• _Aim of the exercise_
Copy every entry as is. Leave images out.
== Segment start ==
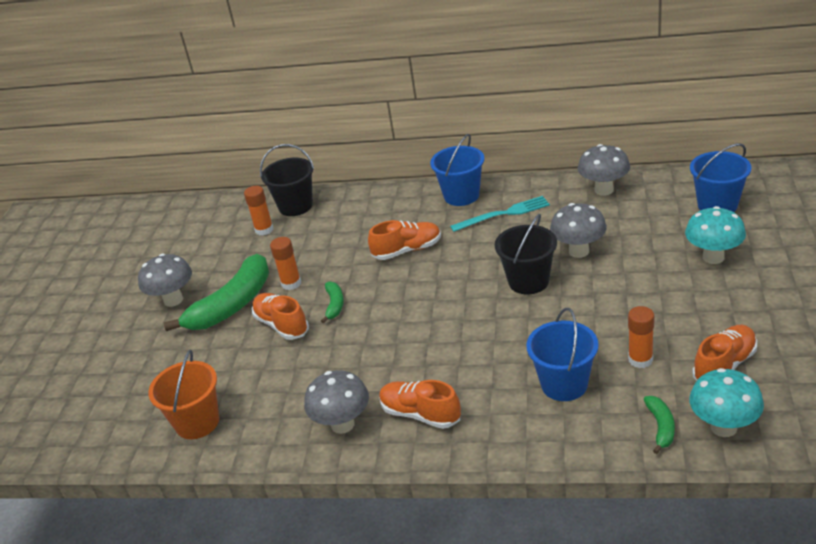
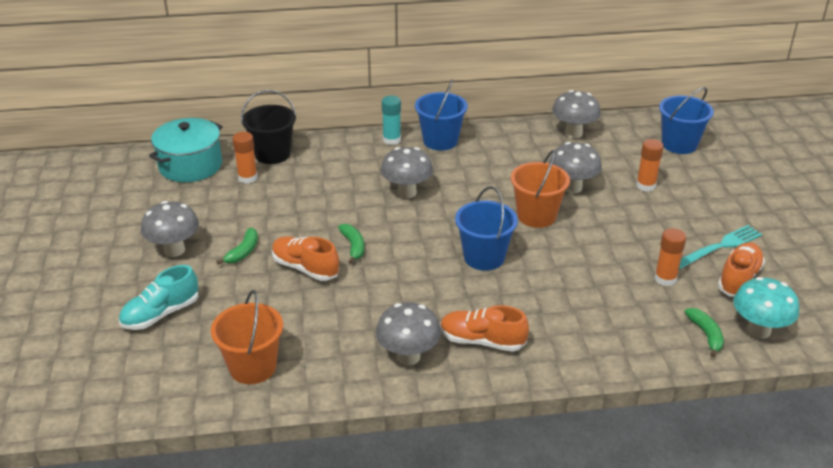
camera: 20 degrees left, 0 degrees up
(139, 363) = (161, 314): none -> turquoise shoe
(218, 215) = (190, 165): none -> turquoise pot
(232, 305) = (243, 252): green banana -> green banana, size x0.46
(291, 283) = (299, 228): orange glue stick -> orange glue stick (645, 186)
(407, 250) = (407, 192): orange shoe -> grey mushroom
(414, 193) = (391, 140): none -> turquoise glue stick
(503, 214) = (488, 157): turquoise fork -> turquoise fork (719, 247)
(528, 281) = (536, 216): black bucket -> orange bucket
(564, 384) = (606, 304): blue bucket -> blue bucket (484, 257)
(713, 257) = (693, 188): turquoise mushroom -> none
== Segment end ==
• _Expected output_
camera: 20 degrees left, 0 degrees up
(139, 363) = (161, 314): none -> turquoise shoe
(218, 215) = (190, 165): none -> turquoise pot
(232, 305) = (243, 252): green banana -> green banana, size x0.46
(291, 283) = (299, 228): orange glue stick -> orange glue stick (645, 186)
(407, 250) = (407, 192): orange shoe -> grey mushroom
(414, 193) = (391, 140): none -> turquoise glue stick
(503, 214) = (488, 157): turquoise fork -> turquoise fork (719, 247)
(528, 281) = (536, 216): black bucket -> orange bucket
(564, 384) = (606, 304): blue bucket -> blue bucket (484, 257)
(713, 257) = (693, 188): turquoise mushroom -> none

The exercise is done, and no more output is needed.